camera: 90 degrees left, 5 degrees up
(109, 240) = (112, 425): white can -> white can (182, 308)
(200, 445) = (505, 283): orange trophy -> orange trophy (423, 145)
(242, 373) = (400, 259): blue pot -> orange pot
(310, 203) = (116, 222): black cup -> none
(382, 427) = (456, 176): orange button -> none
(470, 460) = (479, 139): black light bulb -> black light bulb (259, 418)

----------

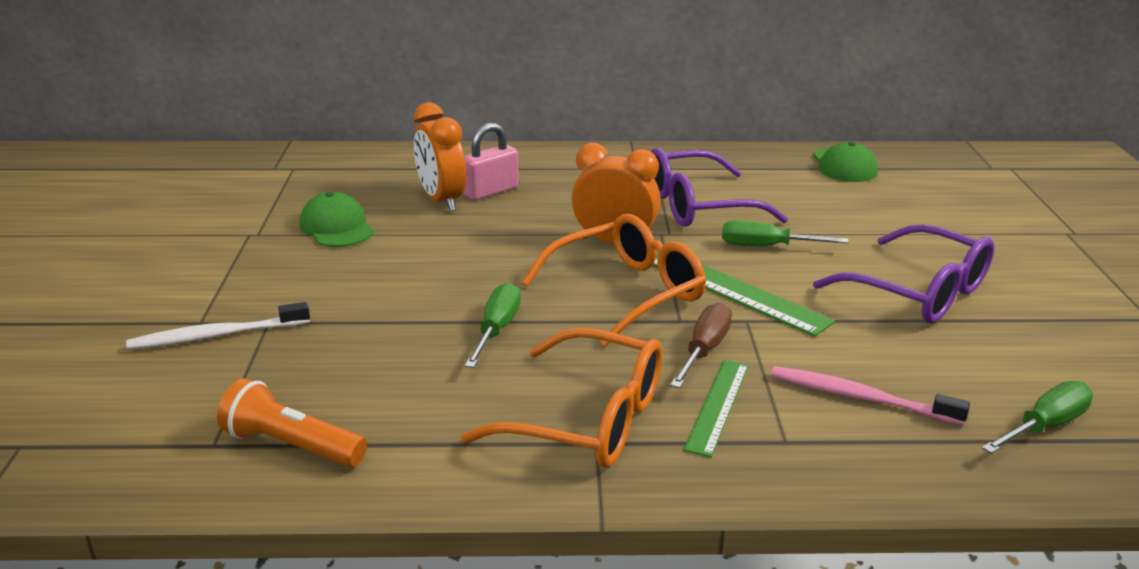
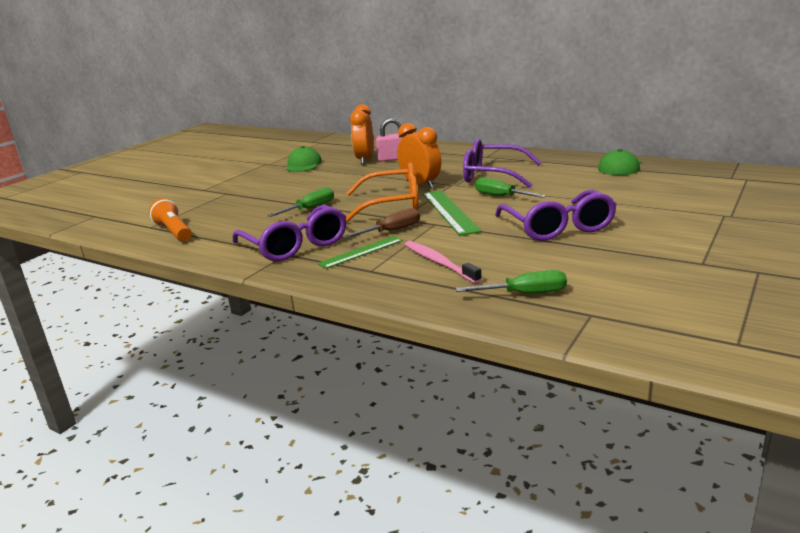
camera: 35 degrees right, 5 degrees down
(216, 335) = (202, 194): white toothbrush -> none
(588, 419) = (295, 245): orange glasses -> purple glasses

----------

■ **Task details**: Output exactly one stretch of the listing: from the line containing "(109, 240) = (112, 425): white" through the line containing "(382, 427) = (456, 176): orange", both end lines included.

■ **Result**:
(109, 240) = (112, 425): white can -> white can (182, 308)
(200, 445) = (505, 283): orange trophy -> orange trophy (423, 145)
(242, 373) = (400, 259): blue pot -> orange pot
(310, 203) = (116, 222): black cup -> none
(382, 427) = (456, 176): orange button -> none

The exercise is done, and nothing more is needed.